### What the task requires:
When you reach the line containing "The crimson pill" in the entries below, start writing out each line exactly, and stop after the line containing "The crimson pail".

### Recorded data

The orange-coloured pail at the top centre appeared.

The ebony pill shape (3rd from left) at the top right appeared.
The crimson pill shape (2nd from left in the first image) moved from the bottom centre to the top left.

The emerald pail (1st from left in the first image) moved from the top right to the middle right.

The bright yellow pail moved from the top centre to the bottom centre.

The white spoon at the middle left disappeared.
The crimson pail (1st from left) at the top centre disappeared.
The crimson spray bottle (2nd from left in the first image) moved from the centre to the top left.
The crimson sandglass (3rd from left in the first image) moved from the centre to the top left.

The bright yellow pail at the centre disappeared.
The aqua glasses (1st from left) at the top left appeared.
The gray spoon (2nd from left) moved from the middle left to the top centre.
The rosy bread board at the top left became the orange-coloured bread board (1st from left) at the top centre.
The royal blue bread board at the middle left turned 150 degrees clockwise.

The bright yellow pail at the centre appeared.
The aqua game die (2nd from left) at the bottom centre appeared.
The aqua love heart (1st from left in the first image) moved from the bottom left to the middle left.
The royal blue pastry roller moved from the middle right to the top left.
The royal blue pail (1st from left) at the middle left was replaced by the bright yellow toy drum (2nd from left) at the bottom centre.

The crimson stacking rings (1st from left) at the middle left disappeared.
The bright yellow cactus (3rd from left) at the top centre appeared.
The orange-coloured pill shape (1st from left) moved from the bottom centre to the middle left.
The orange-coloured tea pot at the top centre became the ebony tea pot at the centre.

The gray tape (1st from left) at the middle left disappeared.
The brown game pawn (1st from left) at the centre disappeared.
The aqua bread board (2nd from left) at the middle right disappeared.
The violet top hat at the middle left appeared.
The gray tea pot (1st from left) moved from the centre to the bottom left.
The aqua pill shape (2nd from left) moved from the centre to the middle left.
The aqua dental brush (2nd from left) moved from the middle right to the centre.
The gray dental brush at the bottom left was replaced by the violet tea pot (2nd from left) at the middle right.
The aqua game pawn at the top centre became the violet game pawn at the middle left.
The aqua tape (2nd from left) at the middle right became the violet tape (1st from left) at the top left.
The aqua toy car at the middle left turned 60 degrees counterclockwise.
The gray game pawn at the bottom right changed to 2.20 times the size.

######

### Task output:
The crimson pill shape (2nd from left in the first image) moved from the bottom centre to the top left.

The emerald pail (1st from left in the first image) moved from the top right to the middle right.

The bright yellow pail moved from the top centre to the bottom centre.

The white spoon at the middle left disappeared.
The crimson pail (1st from left) at the top centre disappeared.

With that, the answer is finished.